Stored items from a collection
____
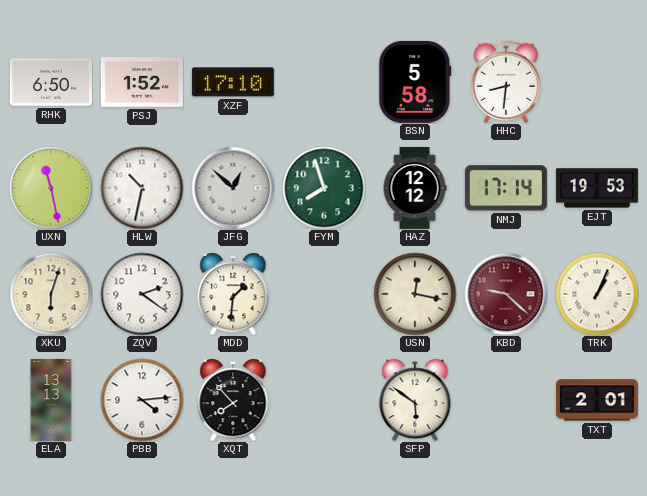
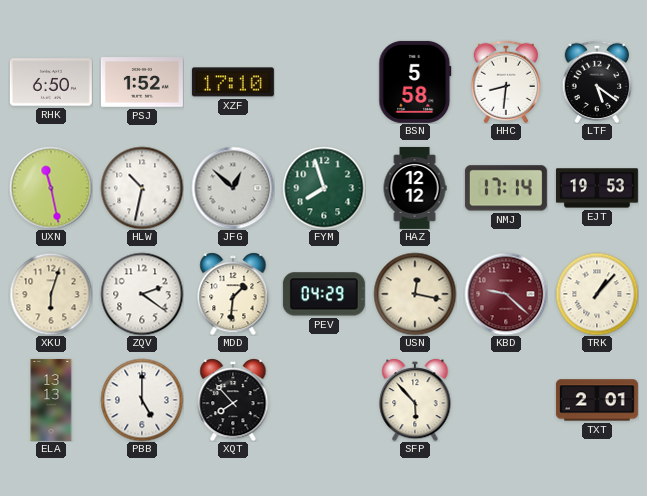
LTF: none -> 5:21
PEV: none -> 04:29
TRK: 1:04 -> 1:07
PBB: 4:14 -> 5:00
SFP: 5:51 -> 5:53
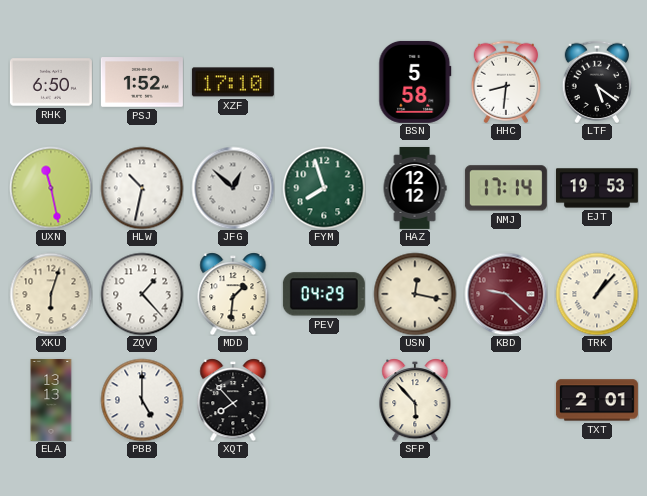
ZQV: 2:21 -> 1:23
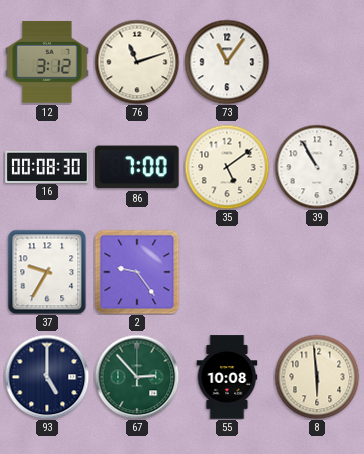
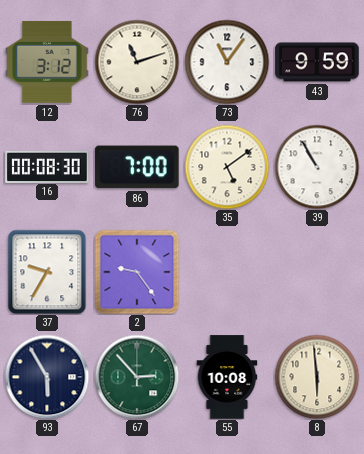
43: none -> 9:59
93: 5:00 -> 5:55
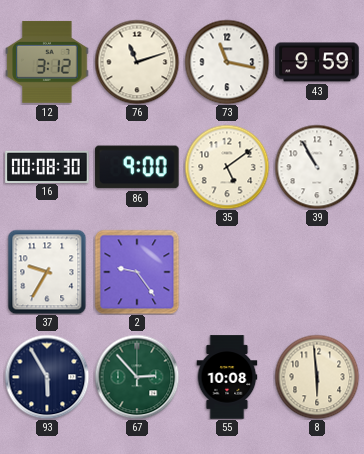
73: 11:06 -> 11:17
86: 7:00 -> 9:00
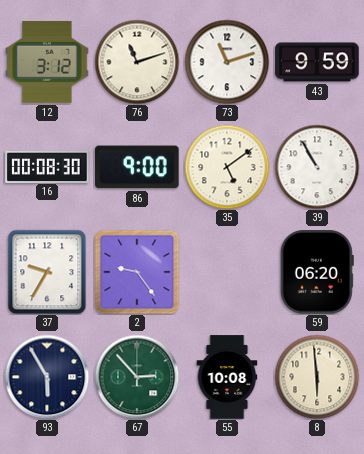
73: 11:17 -> 11:12
59: none -> 06:20
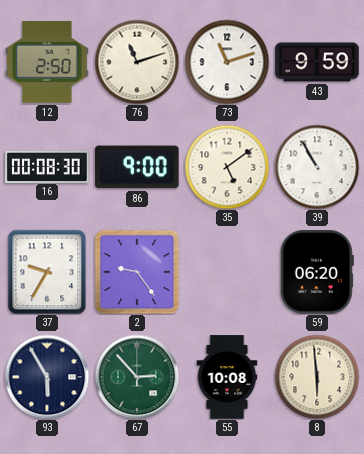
12: 3:12 -> 2:50
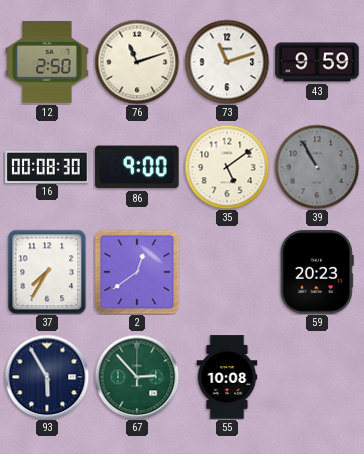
39 dial: white -> grey
37: 9:35 -> 7:35
2: 9:24 -> 12:39
59: 06:20 -> 20:23
8: 5:59 -> none
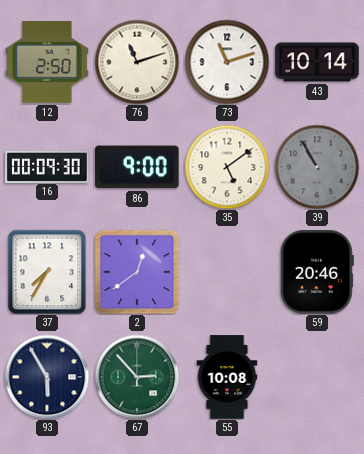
43: 9:59 -> 10:14
16: 00:08 -> 00:09
59: 20:23 -> 20:46
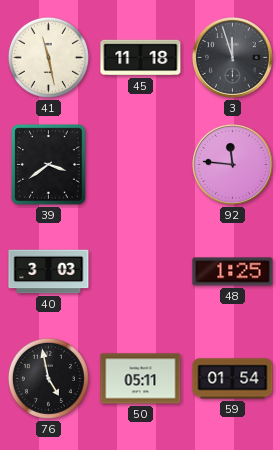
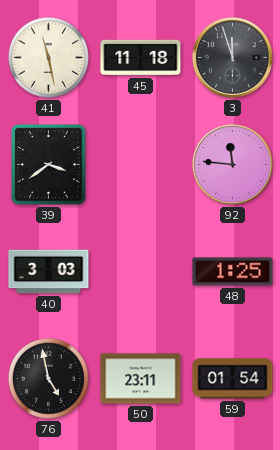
50: 05:11 -> 23:11
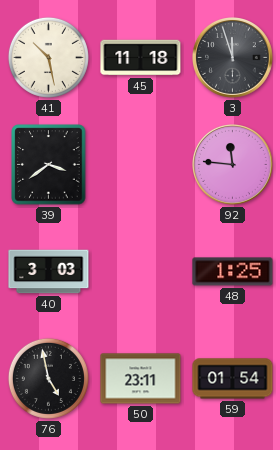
41: 11:28 -> 10:28
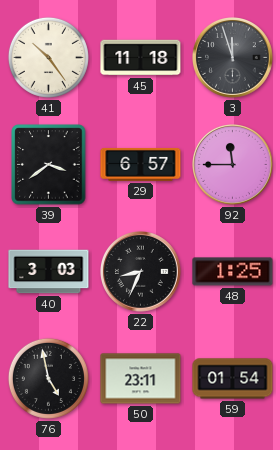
41: 10:28 -> 10:24
29: none -> 6:57
92: 11:46 -> 11:45
22: none -> 8:34
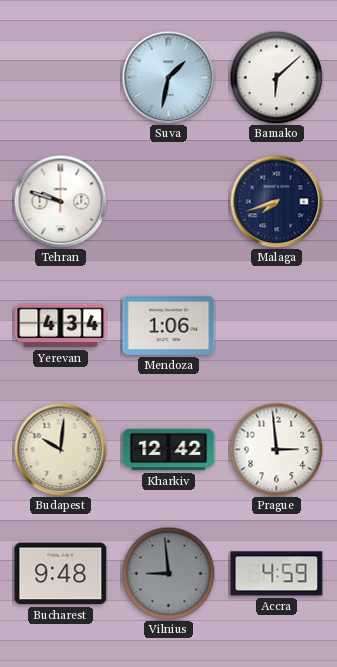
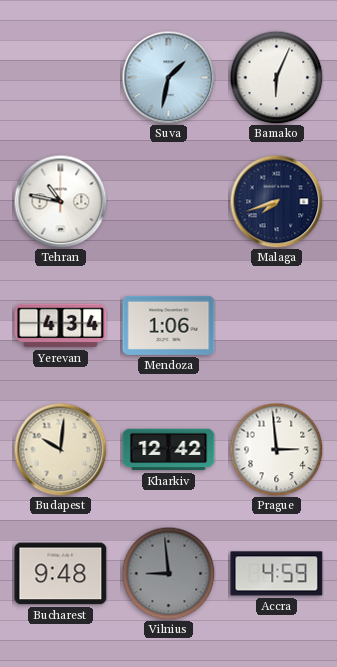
Bamako: 6:08 -> 6:04
Tehran: 9:48 -> 10:47
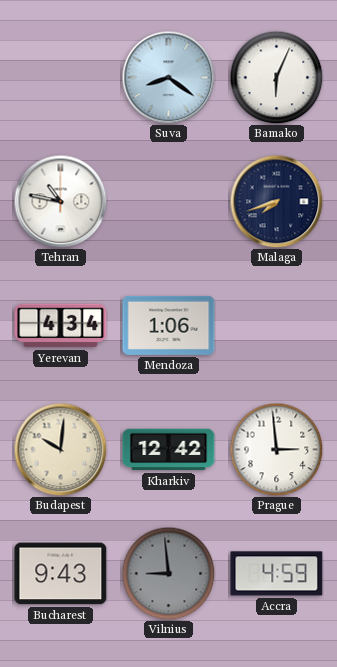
Suva: 1:32 -> 8:21
Bucharest: 9:48 -> 9:43
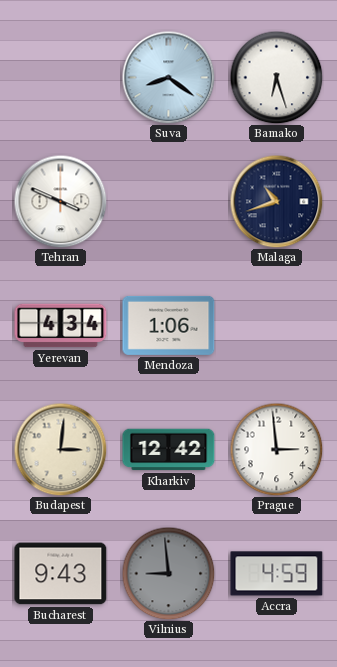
Bamako: 6:04 -> 6:27
Tehran: 10:47 -> 3:49
Malaga: 7:42 -> 10:42
Budapest: 10:01 -> 3:01
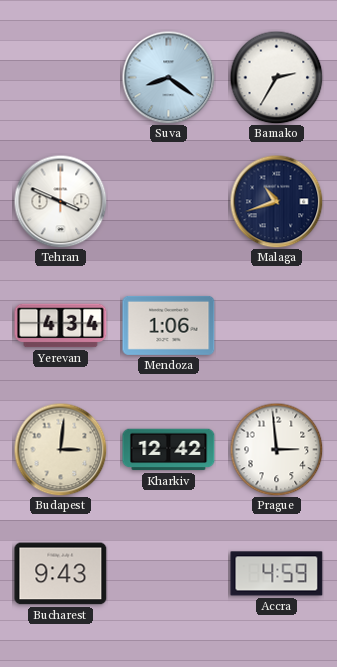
Bamako: 6:27 -> 2:35
Vilnius: 8:59 -> none
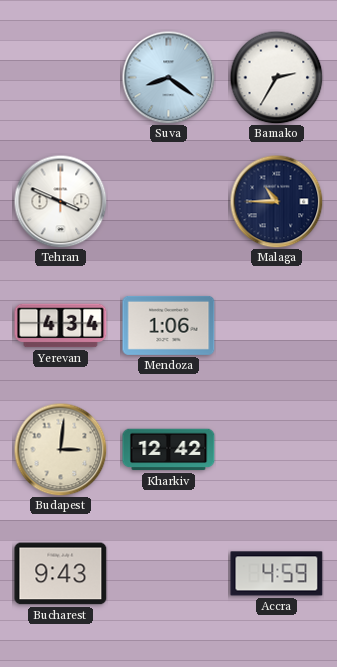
Malaga: 10:42 -> 10:45
Prague: 2:59 -> none
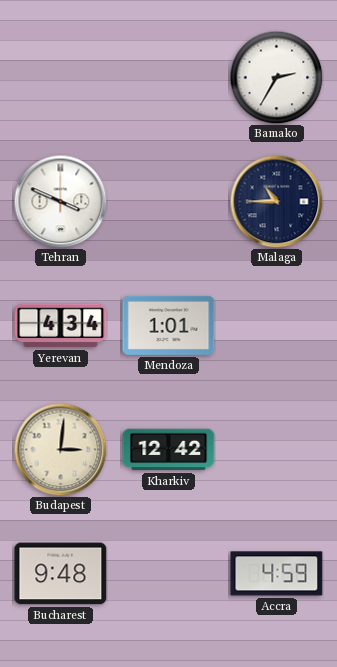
Suva: 8:21 -> none
Mendoza: 1:06 -> 1:01
Bucharest: 9:43 -> 9:48
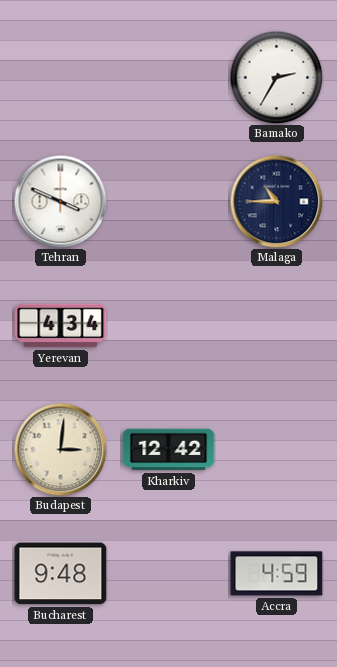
Mendoza: 1:01 -> none
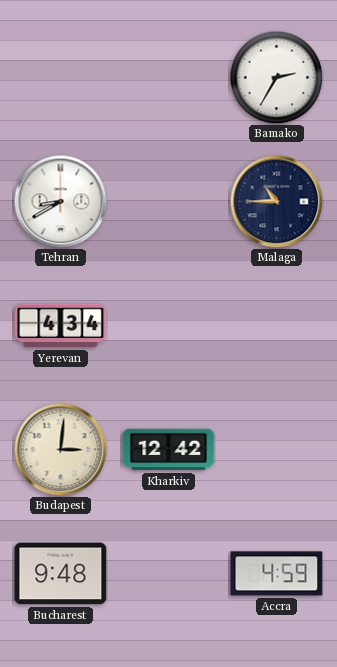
Tehran: 3:49 -> 8:40
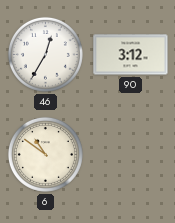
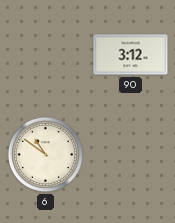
46: 12:35 -> none
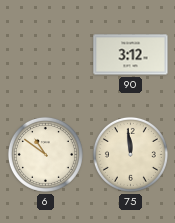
75: none -> 11:59
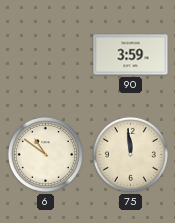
90: 3:12 -> 3:59
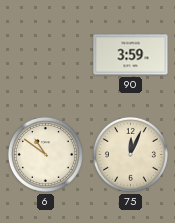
75: 11:59 -> 12:04
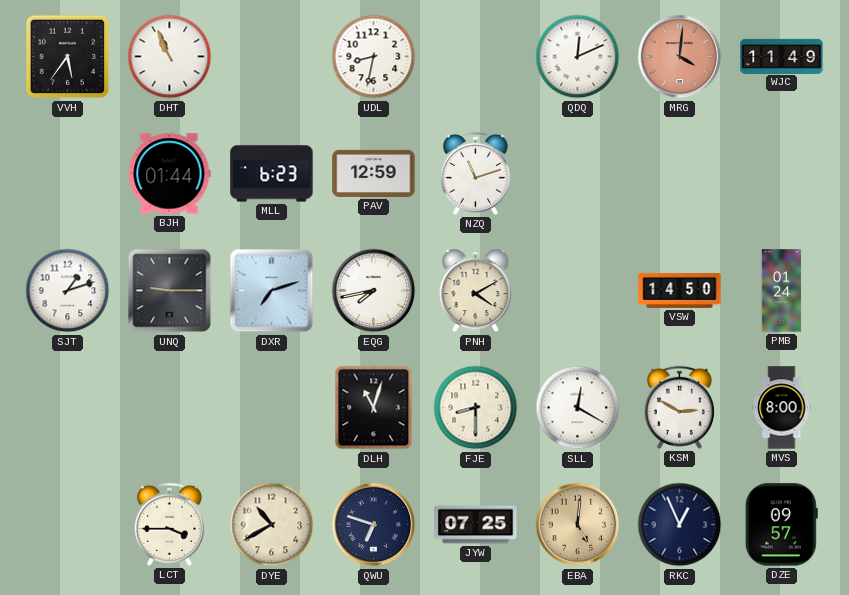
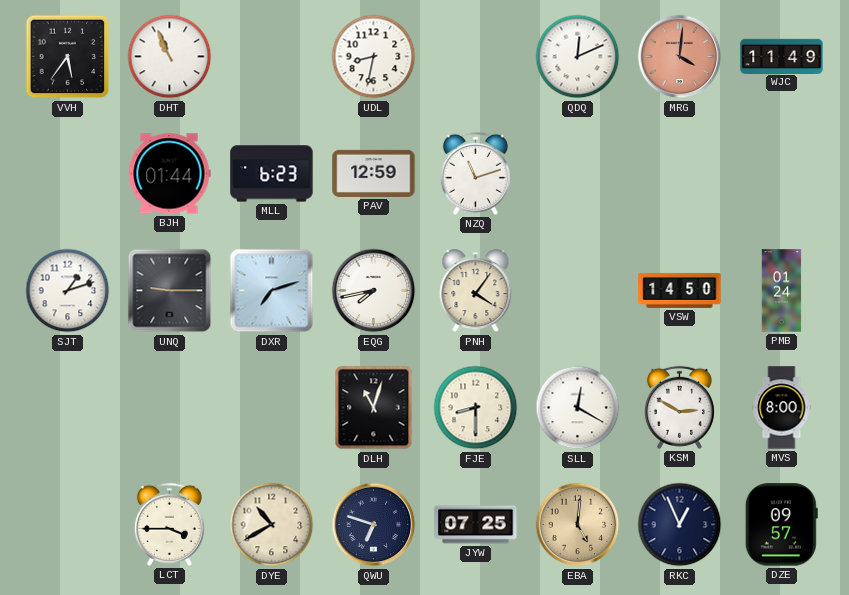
PNH: 4:10 -> 4:06
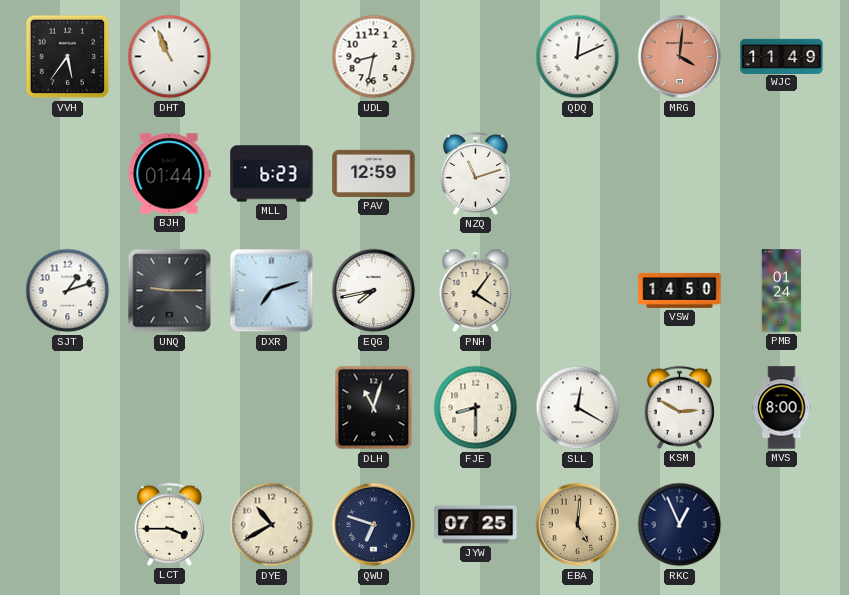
DZE: 09:57 -> none
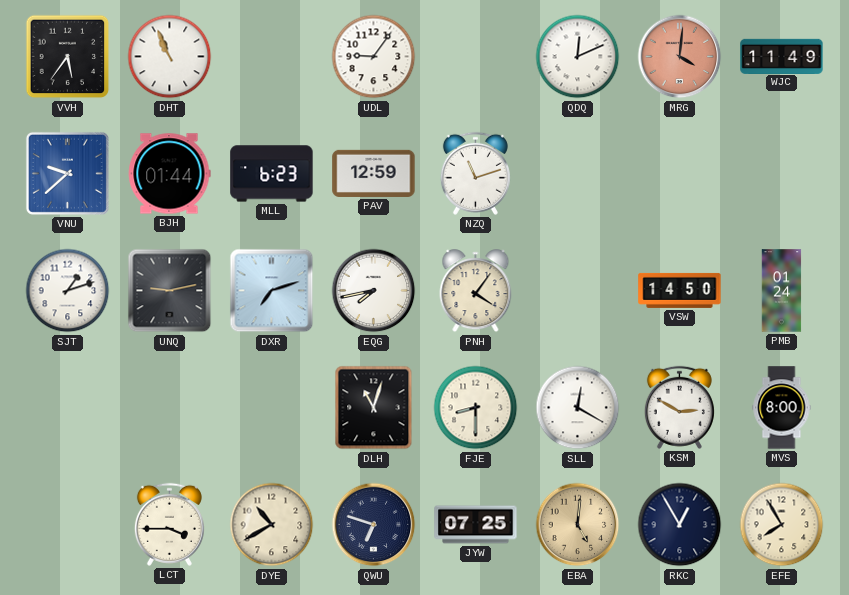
UDL: 8:32 -> 9:06
VNU: none -> 9:38
UNQ: 9:15 -> 9:13
RKC: 12:56 -> 12:55
EFE: none -> 7:55
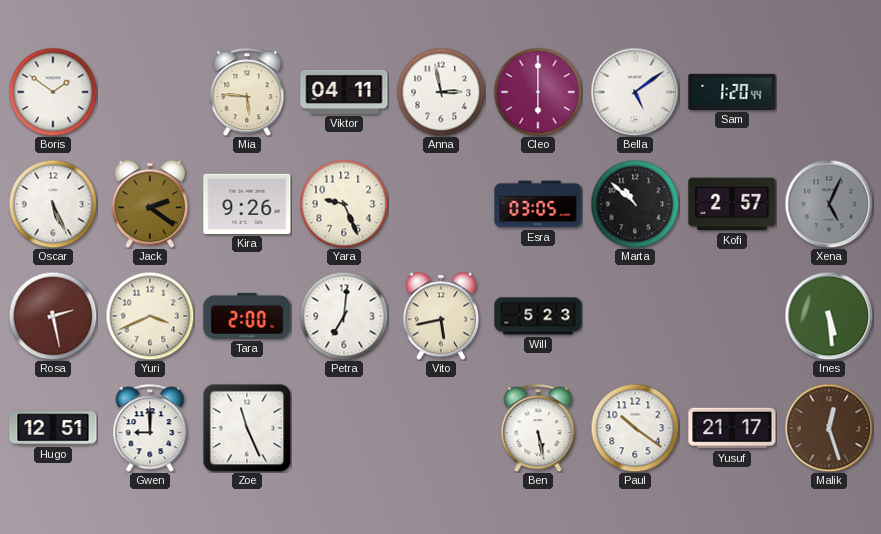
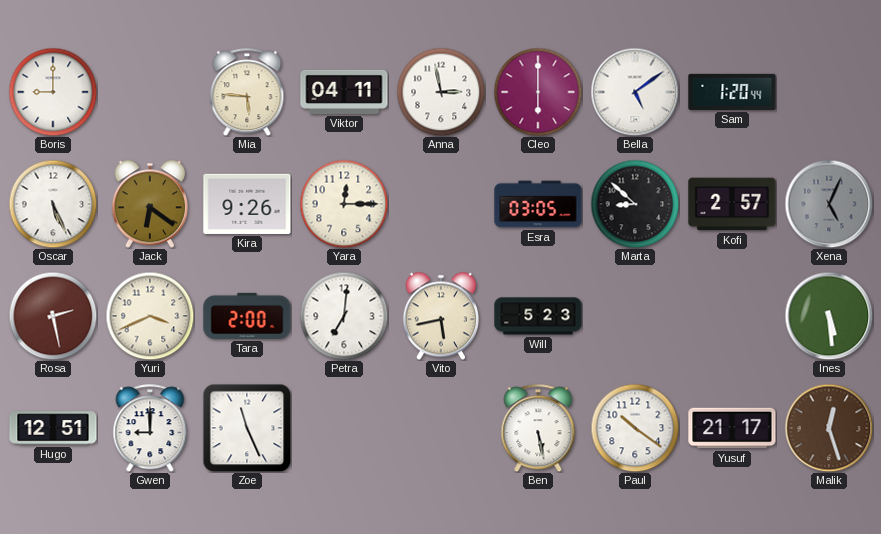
____
## [What you need to do]
Give everything from the row that contains "73: 11:17 -> 11:12" down to the last of the rows as a numbered list, omitting blank lines. Leave the pictures out of the list.

## [Answer for this exercise]
1. 73: 11:17 -> 11:12
2. 59: none -> 06:20
3. 12: 3:12 -> 2:50
4. 39 dial: white -> grey
5. 37: 9:35 -> 7:35
6. 2: 9:24 -> 12:39
7. 59: 06:20 -> 20:23
8. 8: 5:59 -> none
9. 43: 9:59 -> 10:14
10. 16: 00:08 -> 00:09
11. 59: 20:23 -> 20:46
12. 50: 05:11 -> 23:11
13. 41: 11:28 -> 10:28
14. 41: 10:28 -> 10:24
15. 29: none -> 6:57
16. 92: 11:46 -> 11:45
17. 22: none -> 8:34
18. Bamako: 6:08 -> 6:04
19. Tehran: 9:48 -> 10:47
20. Suva: 1:32 -> 8:21
21. Bucharest: 9:48 -> 9:43
22. Bamako: 6:04 -> 6:27
23. Tehran: 10:47 -> 3:49
24. Malaga: 7:42 -> 10:42
25. Budapest: 10:01 -> 3:01
26. Bamako: 6:27 -> 2:35
27. Vilnius: 8:59 -> none
28. Malaga: 10:42 -> 10:45
29. Prague: 2:59 -> none
30. Suva: 8:21 -> none
31. Mendoza: 1:06 -> 1:01
32. Bucharest: 9:43 -> 9:48
33. Mendoza: 1:01 -> none
34. Tehran: 3:49 -> 8:40
35. 46: 12:35 -> none
36. 75: none -> 11:59
37. 90: 3:12 -> 3:59
38. 75: 11:59 -> 12:04
39. PNH: 4:10 -> 4:06
40. DZE: 09:57 -> none
41. UDL: 8:32 -> 9:06
42. VNU: none -> 9:38
43. UNQ: 9:15 -> 9:13
44. RKC: 12:56 -> 12:55
45. EFE: none -> 7:55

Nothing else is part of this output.